» Supplied data:

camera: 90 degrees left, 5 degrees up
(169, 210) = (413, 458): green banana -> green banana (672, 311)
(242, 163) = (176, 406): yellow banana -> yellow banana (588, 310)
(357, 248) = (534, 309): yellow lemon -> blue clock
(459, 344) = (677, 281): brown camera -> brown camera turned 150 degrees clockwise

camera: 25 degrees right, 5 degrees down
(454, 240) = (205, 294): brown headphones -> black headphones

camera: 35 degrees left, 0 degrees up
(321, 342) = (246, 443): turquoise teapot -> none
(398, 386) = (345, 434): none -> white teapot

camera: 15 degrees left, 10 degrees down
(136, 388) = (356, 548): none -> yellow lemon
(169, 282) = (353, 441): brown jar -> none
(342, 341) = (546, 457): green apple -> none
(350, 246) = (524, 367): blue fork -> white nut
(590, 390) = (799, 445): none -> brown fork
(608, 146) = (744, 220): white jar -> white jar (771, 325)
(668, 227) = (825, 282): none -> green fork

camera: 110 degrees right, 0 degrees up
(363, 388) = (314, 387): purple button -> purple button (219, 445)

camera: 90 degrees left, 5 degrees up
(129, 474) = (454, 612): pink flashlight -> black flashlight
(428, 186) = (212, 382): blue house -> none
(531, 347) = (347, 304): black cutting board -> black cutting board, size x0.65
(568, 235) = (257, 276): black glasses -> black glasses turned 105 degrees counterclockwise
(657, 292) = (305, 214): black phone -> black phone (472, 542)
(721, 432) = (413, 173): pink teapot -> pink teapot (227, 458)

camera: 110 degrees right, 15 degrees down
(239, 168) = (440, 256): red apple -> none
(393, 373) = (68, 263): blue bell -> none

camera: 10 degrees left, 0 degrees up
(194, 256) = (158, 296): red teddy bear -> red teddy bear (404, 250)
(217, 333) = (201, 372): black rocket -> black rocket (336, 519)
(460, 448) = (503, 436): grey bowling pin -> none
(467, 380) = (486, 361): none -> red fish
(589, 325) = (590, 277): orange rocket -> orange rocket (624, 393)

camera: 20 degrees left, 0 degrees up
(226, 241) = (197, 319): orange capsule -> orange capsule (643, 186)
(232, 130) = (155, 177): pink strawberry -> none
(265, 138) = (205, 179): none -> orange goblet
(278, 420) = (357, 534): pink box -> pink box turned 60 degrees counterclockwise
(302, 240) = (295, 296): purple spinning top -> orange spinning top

» Exercise details: Each line of the data should be reproduced exactly as it appears.

» Task result:
camera: 90 degrees left, 5 degrees up
(169, 210) = (413, 458): green banana -> green banana (672, 311)
(242, 163) = (176, 406): yellow banana -> yellow banana (588, 310)
(357, 248) = (534, 309): yellow lemon -> blue clock
(459, 344) = (677, 281): brown camera -> brown camera turned 150 degrees clockwise

camera: 25 degrees right, 5 degrees down
(454, 240) = (205, 294): brown headphones -> black headphones

camera: 35 degrees left, 0 degrees up
(321, 342) = (246, 443): turquoise teapot -> none
(398, 386) = (345, 434): none -> white teapot

camera: 15 degrees left, 10 degrees down
(136, 388) = (356, 548): none -> yellow lemon
(169, 282) = (353, 441): brown jar -> none
(342, 341) = (546, 457): green apple -> none
(350, 246) = (524, 367): blue fork -> white nut
(590, 390) = (799, 445): none -> brown fork
(608, 146) = (744, 220): white jar -> white jar (771, 325)
(668, 227) = (825, 282): none -> green fork

camera: 110 degrees right, 0 degrees up
(363, 388) = (314, 387): purple button -> purple button (219, 445)

camera: 90 degrees left, 5 degrees up
(129, 474) = (454, 612): pink flashlight -> black flashlight
(428, 186) = (212, 382): blue house -> none
(531, 347) = (347, 304): black cutting board -> black cutting board, size x0.65
(568, 235) = (257, 276): black glasses -> black glasses turned 105 degrees counterclockwise
(657, 292) = (305, 214): black phone -> black phone (472, 542)
(721, 432) = (413, 173): pink teapot -> pink teapot (227, 458)

camera: 110 degrees right, 15 degrees down
(239, 168) = (440, 256): red apple -> none
(393, 373) = (68, 263): blue bell -> none

camera: 10 degrees left, 0 degrees up
(194, 256) = (158, 296): red teddy bear -> red teddy bear (404, 250)
(217, 333) = (201, 372): black rocket -> black rocket (336, 519)
(460, 448) = (503, 436): grey bowling pin -> none
(467, 380) = (486, 361): none -> red fish
(589, 325) = (590, 277): orange rocket -> orange rocket (624, 393)

camera: 20 degrees left, 0 degrees up
(226, 241) = (197, 319): orange capsule -> orange capsule (643, 186)
(232, 130) = (155, 177): pink strawberry -> none
(265, 138) = (205, 179): none -> orange goblet
(278, 420) = (357, 534): pink box -> pink box turned 60 degrees counterclockwise
(302, 240) = (295, 296): purple spinning top -> orange spinning top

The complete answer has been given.